** DATA PROVIDED follows **

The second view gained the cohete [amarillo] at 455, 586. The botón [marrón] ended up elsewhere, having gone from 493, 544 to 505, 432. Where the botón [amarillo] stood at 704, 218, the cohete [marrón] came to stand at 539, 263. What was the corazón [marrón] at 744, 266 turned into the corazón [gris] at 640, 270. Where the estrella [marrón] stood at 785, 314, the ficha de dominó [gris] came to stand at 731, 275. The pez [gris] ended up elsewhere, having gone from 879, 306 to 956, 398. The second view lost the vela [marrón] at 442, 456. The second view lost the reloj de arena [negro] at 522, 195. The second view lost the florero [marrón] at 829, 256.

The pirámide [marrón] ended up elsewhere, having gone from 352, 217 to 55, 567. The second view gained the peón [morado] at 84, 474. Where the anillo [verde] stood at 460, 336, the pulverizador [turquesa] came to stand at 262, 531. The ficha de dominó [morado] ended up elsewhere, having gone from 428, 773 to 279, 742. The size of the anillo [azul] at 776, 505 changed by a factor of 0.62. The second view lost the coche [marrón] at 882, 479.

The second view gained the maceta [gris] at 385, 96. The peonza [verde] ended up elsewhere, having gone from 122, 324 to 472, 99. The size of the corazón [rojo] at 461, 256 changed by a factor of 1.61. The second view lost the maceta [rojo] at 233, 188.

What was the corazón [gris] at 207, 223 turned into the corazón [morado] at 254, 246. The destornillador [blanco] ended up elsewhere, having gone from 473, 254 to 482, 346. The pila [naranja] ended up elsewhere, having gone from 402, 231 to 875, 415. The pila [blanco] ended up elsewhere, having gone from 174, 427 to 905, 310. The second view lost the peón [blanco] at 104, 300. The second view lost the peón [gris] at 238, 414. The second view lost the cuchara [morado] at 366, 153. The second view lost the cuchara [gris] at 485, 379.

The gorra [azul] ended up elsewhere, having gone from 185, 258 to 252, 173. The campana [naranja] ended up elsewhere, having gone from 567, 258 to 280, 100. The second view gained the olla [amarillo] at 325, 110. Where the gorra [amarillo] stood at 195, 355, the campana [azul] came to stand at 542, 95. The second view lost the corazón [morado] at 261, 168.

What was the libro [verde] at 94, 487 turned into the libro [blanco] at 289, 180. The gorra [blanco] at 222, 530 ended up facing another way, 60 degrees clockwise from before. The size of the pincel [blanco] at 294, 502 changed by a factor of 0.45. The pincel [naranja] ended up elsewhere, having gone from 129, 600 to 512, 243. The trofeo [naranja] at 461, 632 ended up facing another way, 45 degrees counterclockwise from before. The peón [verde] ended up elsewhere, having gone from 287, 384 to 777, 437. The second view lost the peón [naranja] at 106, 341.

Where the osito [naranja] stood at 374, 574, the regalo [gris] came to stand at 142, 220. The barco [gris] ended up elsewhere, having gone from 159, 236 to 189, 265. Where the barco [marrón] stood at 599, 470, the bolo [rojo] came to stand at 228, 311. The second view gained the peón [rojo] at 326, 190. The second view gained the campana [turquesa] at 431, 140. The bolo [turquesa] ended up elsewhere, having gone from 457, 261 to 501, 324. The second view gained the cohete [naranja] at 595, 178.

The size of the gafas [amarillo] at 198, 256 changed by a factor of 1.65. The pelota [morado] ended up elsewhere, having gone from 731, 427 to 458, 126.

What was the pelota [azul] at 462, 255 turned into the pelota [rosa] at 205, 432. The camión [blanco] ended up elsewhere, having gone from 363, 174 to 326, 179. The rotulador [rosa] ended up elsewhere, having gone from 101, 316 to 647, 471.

** End of DATA PROVIDED **

**REQUIRED WORK:** Exact transcription of the listing is needed, with no line left out.

**TASK OUTPUT:**
The second view gained the cohete [amarillo] at 455, 586. The botón [marrón] ended up elsewhere, having gone from 493, 544 to 505, 432. Where the botón [amarillo] stood at 704, 218, the cohete [marrón] came to stand at 539, 263. What was the corazón [marrón] at 744, 266 turned into the corazón [gris] at 640, 270. Where the estrella [marrón] stood at 785, 314, the ficha de dominó [gris] came to stand at 731, 275. The pez [gris] ended up elsewhere, having gone from 879, 306 to 956, 398. The second view lost the vela [marrón] at 442, 456. The second view lost the reloj de arena [negro] at 522, 195. The second view lost the florero [marrón] at 829, 256.

The pirámide [marrón] ended up elsewhere, having gone from 352, 217 to 55, 567. The second view gained the peón [morado] at 84, 474. Where the anillo [verde] stood at 460, 336, the pulverizador [turquesa] came to stand at 262, 531. The ficha de dominó [morado] ended up elsewhere, having gone from 428, 773 to 279, 742. The size of the anillo [azul] at 776, 505 changed by a factor of 0.62. The second view lost the coche [marrón] at 882, 479.

The second view gained the maceta [gris] at 385, 96. The peonza [verde] ended up elsewhere, having gone from 122, 324 to 472, 99. The size of the corazón [rojo] at 461, 256 changed by a factor of 1.61. The second view lost the maceta [rojo] at 233, 188.

What was the corazón [gris] at 207, 223 turned into the corazón [morado] at 254, 246. The destornillador [blanco] ended up elsewhere, having gone from 473, 254 to 482, 346. The pila [naranja] ended up elsewhere, having gone from 402, 231 to 875, 415. The pila [blanco] ended up elsewhere, having gone from 174, 427 to 905, 310. The second view lost the peón [blanco] at 104, 300. The second view lost the peón [gris] at 238, 414. The second view lost the cuchara [morado] at 366, 153. The second view lost the cuchara [gris] at 485, 379.

The gorra [azul] ended up elsewhere, having gone from 185, 258 to 252, 173. The campana [naranja] ended up elsewhere, having gone from 567, 258 to 280, 100. The second view gained the olla [amarillo] at 325, 110. Where the gorra [amarillo] stood at 195, 355, the campana [azul] came to stand at 542, 95. The second view lost the corazón [morado] at 261, 168.

What was the libro [verde] at 94, 487 turned into the libro [blanco] at 289, 180. The gorra [blanco] at 222, 530 ended up facing another way, 60 degrees clockwise from before. The size of the pincel [blanco] at 294, 502 changed by a factor of 0.45. The pincel [naranja] ended up elsewhere, having gone from 129, 600 to 512, 243. The trofeo [naranja] at 461, 632 ended up facing another way, 45 degrees counterclockwise from before. The peón [verde] ended up elsewhere, having gone from 287, 384 to 777, 437. The second view lost the peón [naranja] at 106, 341.

Where the osito [naranja] stood at 374, 574, the regalo [gris] came to stand at 142, 220. The barco [gris] ended up elsewhere, having gone from 159, 236 to 189, 265. Where the barco [marrón] stood at 599, 470, the bolo [rojo] came to stand at 228, 311. The second view gained the peón [rojo] at 326, 190. The second view gained the campana [turquesa] at 431, 140. The bolo [turquesa] ended up elsewhere, having gone from 457, 261 to 501, 324. The second view gained the cohete [naranja] at 595, 178.

The size of the gafas [amarillo] at 198, 256 changed by a factor of 1.65. The pelota [morado] ended up elsewhere, having gone from 731, 427 to 458, 126.

What was the pelota [azul] at 462, 255 turned into the pelota [rosa] at 205, 432. The camión [blanco] ended up elsewhere, having gone from 363, 174 to 326, 179. The rotulador [rosa] ended up elsewhere, having gone from 101, 316 to 647, 471.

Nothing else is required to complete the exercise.